- EXERCISE PROMPT:
Write out every record below exactly as given. Leave the pictures out.

(Before and after comparisons)
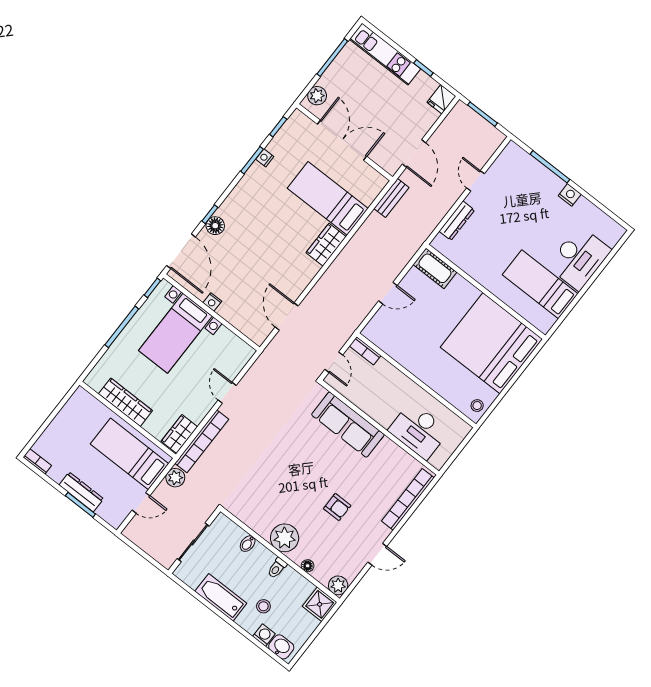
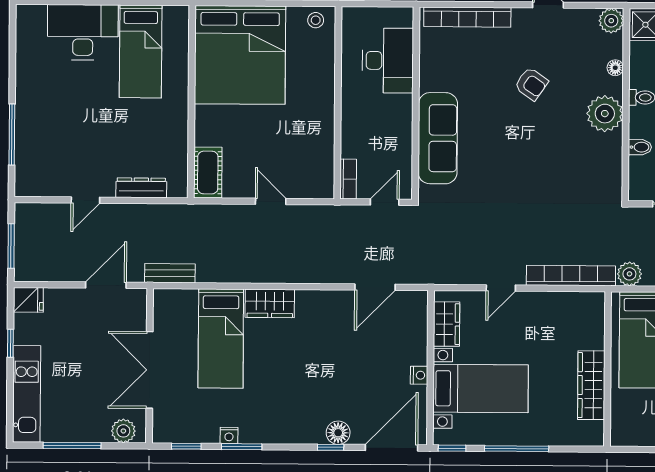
nightstand: (570, 195) -> (25, 92), removed
wardrobe: (179, 434) -> (447, 324), moved, turned -90
armchair: (337, 507) -> (531, 84), turned 125

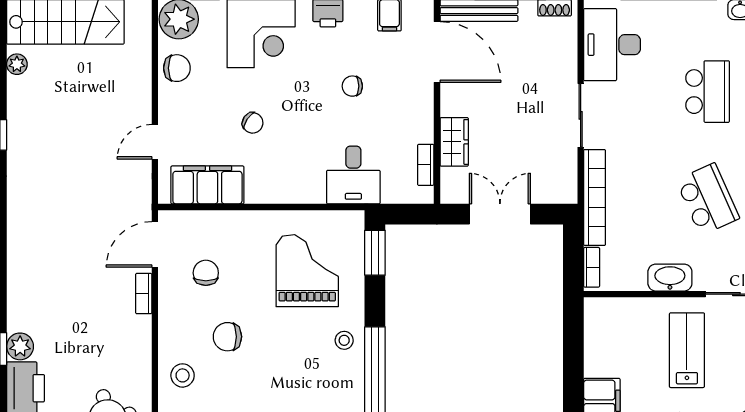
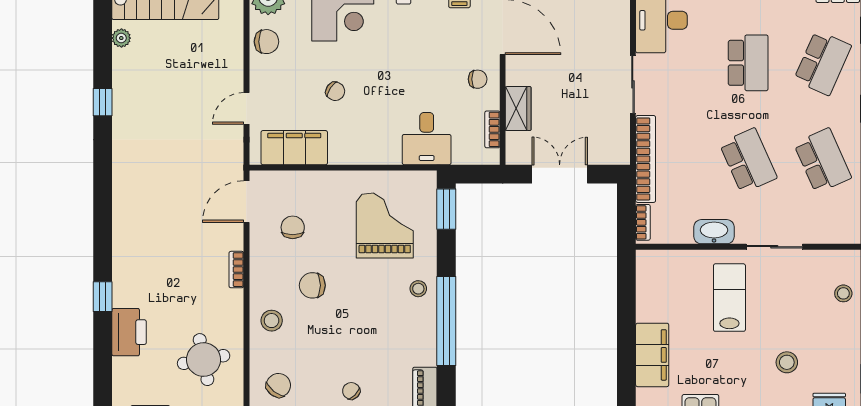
chair: (352, 86) -> (478, 79), moved, turned 180
bookcase: (144, 294) -> (236, 270), moved
plant: (20, 346) -> (124, 294), removed

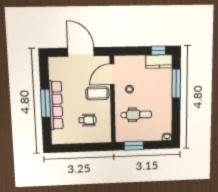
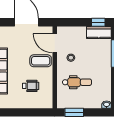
door: (112, 74) -> (55, 43), hinge flipped

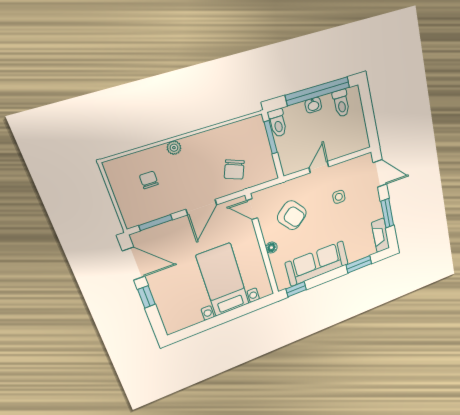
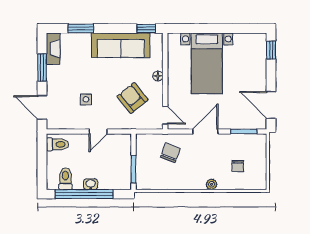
toilet: (278, 123) -> (57, 144), moved, turned 90
window: (146, 297) -> (271, 50), moved

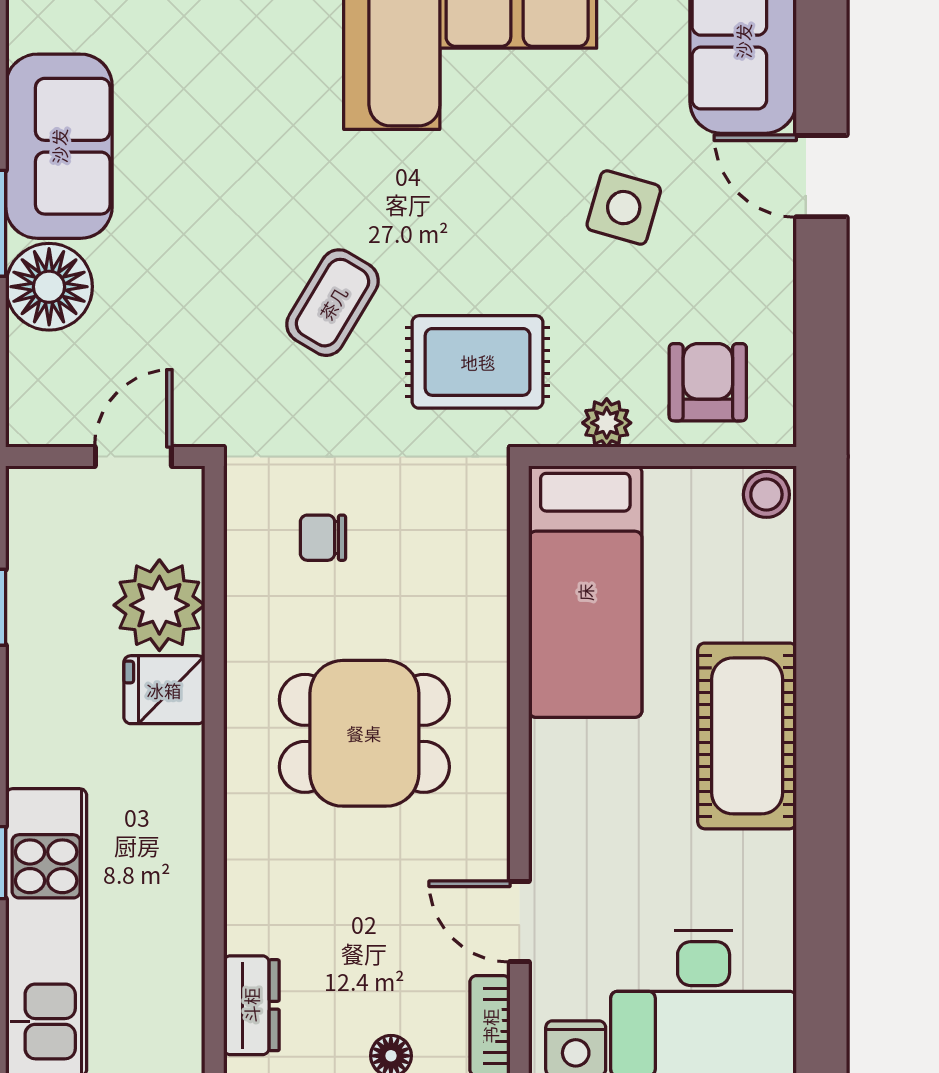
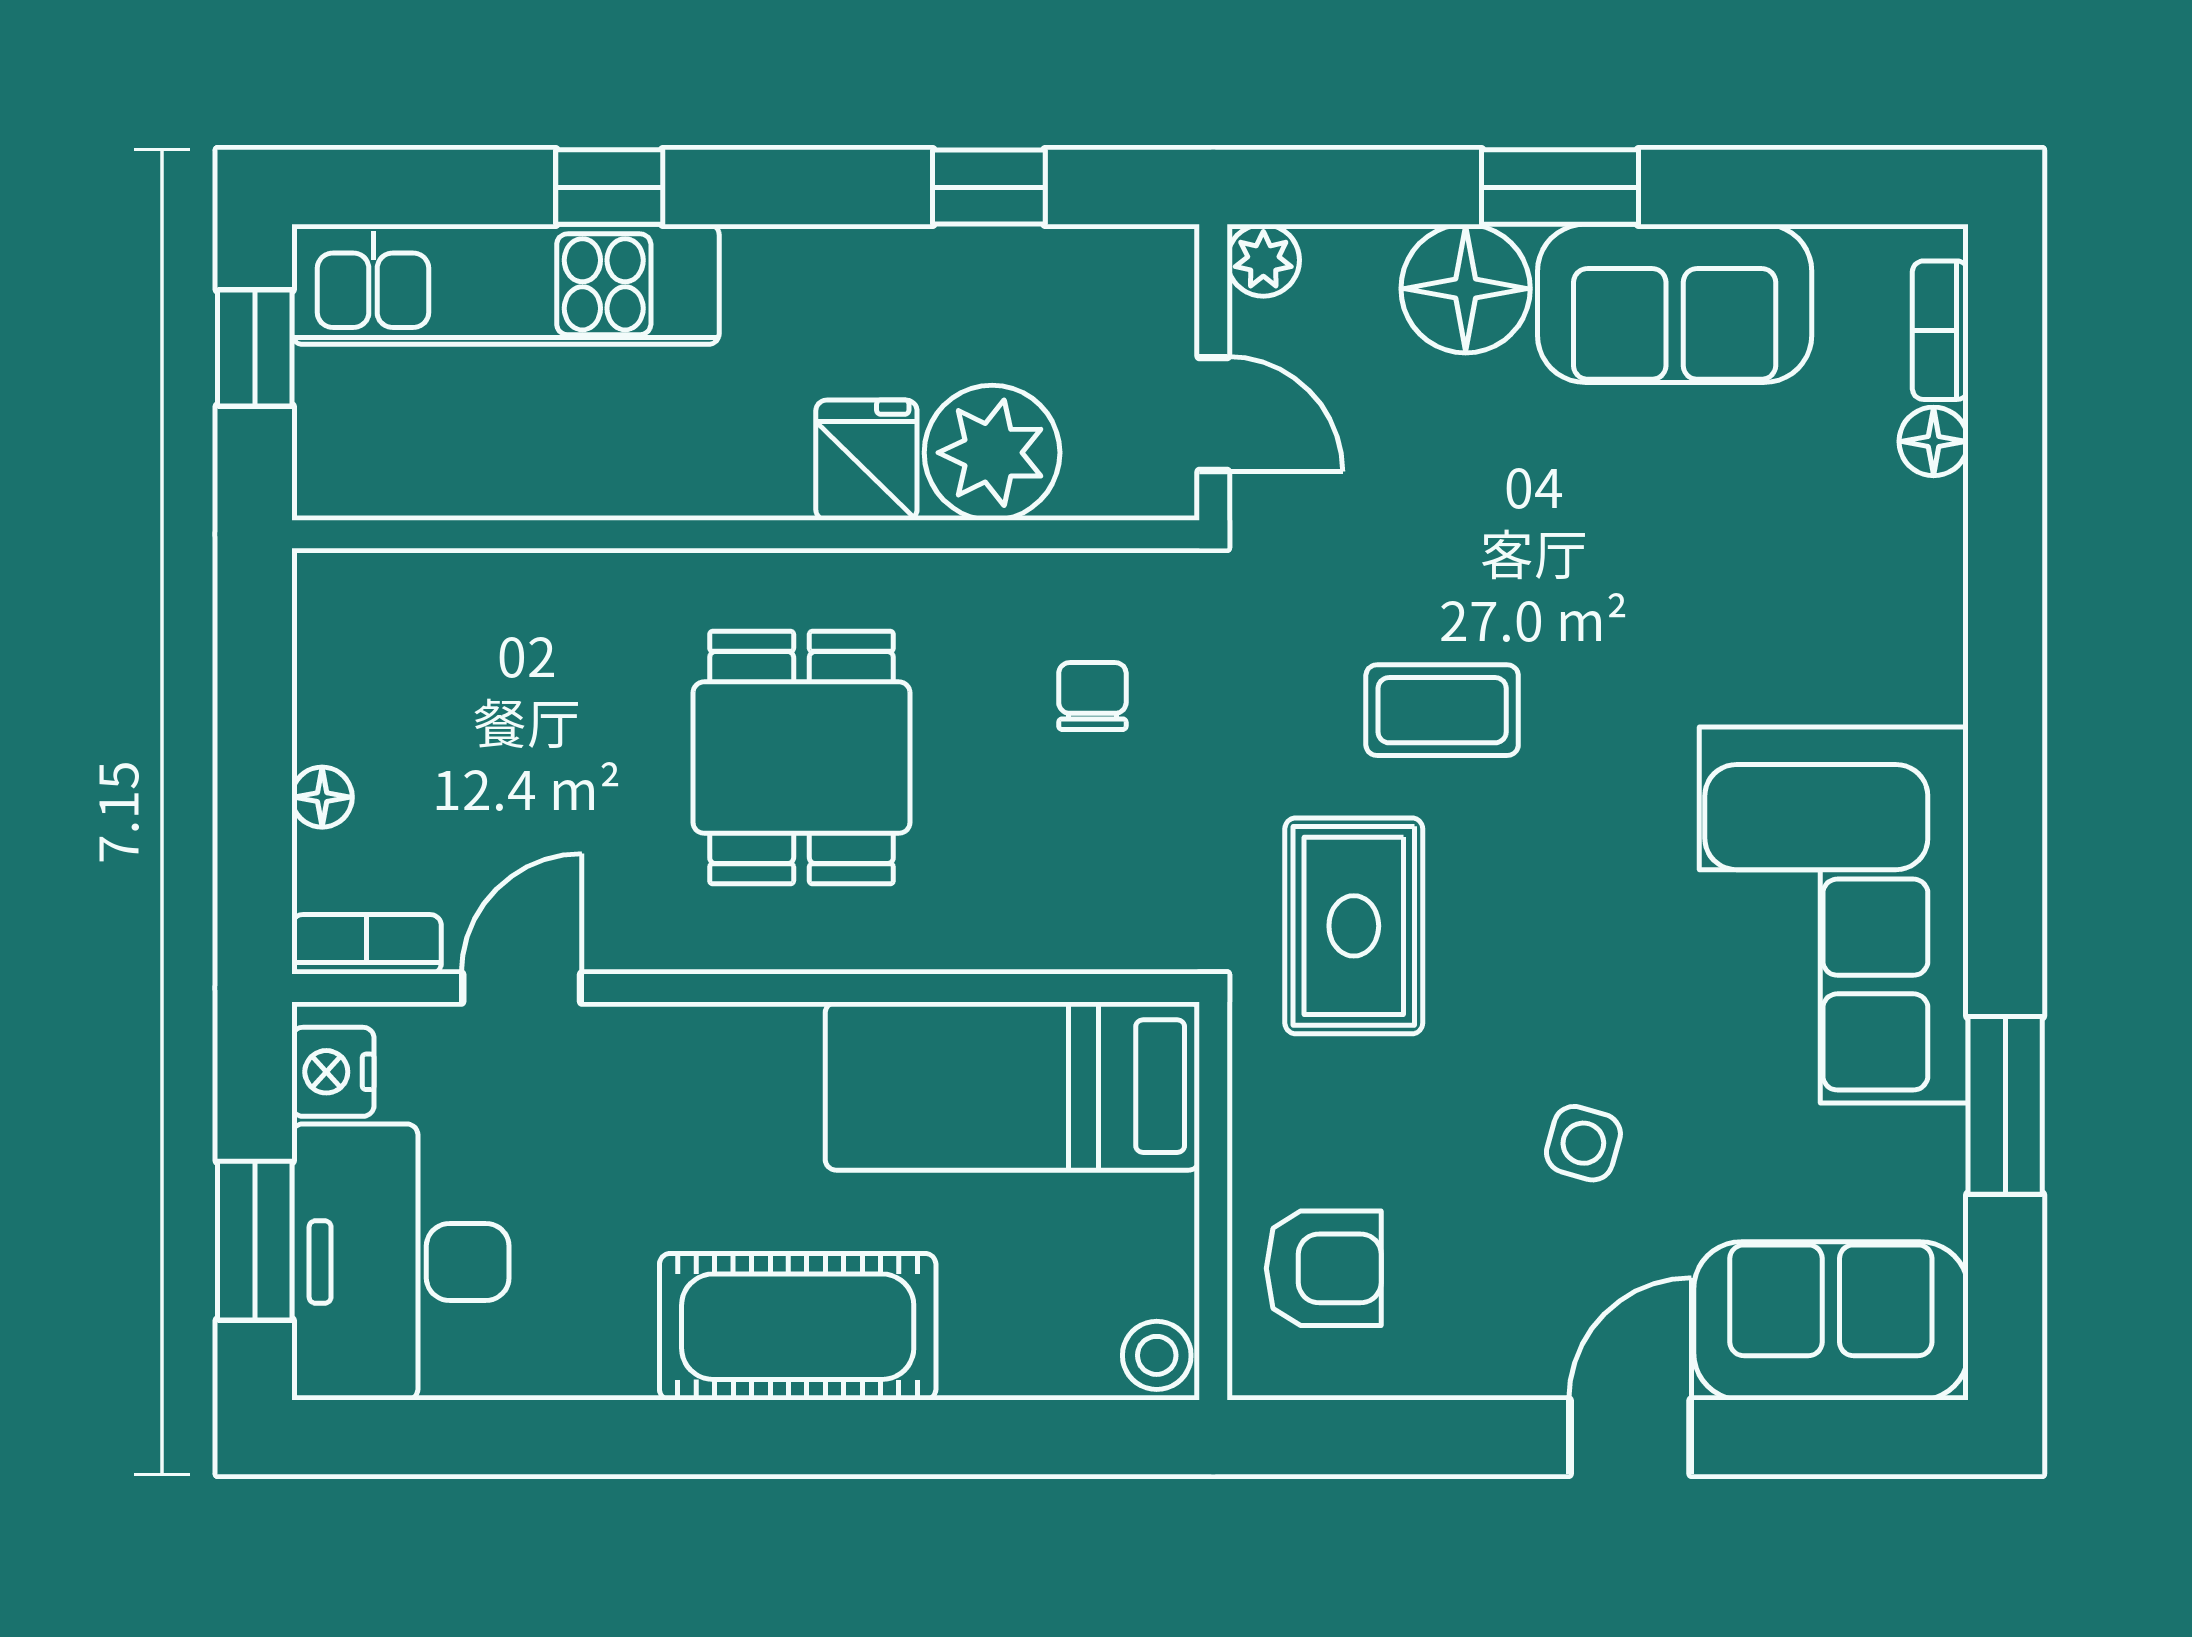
side table: (624, 208) -> (1583, 1143), width x0.73, depth x0.73
coffee table: (333, 303) -> (1442, 710), turned -31
plant: (607, 423) -> (1263, 260), moved
dresser: (251, 1005) -> (397, 590), removed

- TASK SOLUTION:
nightstand: (570, 195) -> (25, 92), removed
wardrobe: (179, 434) -> (447, 324), moved, turned -90
armchair: (337, 507) -> (531, 84), turned 125

chair: (352, 86) -> (478, 79), moved, turned 180
bookcase: (144, 294) -> (236, 270), moved
plant: (20, 346) -> (124, 294), removed

door: (112, 74) -> (55, 43), hinge flipped

toilet: (278, 123) -> (57, 144), moved, turned 90
window: (146, 297) -> (271, 50), moved

side table: (624, 208) -> (1583, 1143), width x0.73, depth x0.73
coffee table: (333, 303) -> (1442, 710), turned -31
plant: (607, 423) -> (1263, 260), moved
dresser: (251, 1005) -> (397, 590), removed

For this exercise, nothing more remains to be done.